## Task description
Copy every line in the records below that contains the word "triangle".

Stored items from a collection
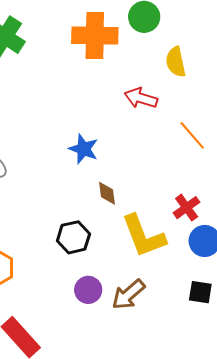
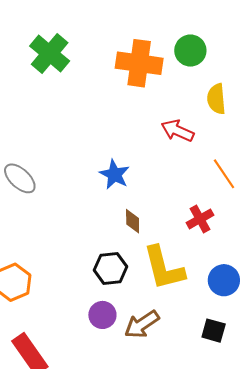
red cross: (187, 208) -> (200, 219), moved
black hexagon: (73, 237) -> (110, 268), moved

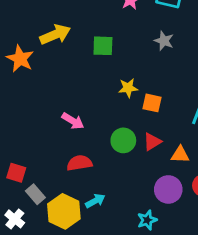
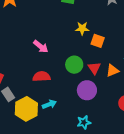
red triangle: (152, 142) -> (94, 68), turned -40
orange triangle: (180, 155) -> (112, 71), moved, turned -32
purple circle: (168, 189) -> (87, 90), moved

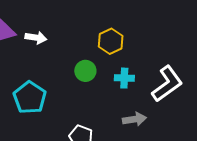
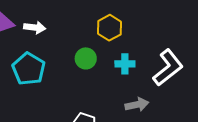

## Solution
red triangle: (152, 142) -> (94, 68), turned -40
orange triangle: (180, 155) -> (112, 71), moved, turned -32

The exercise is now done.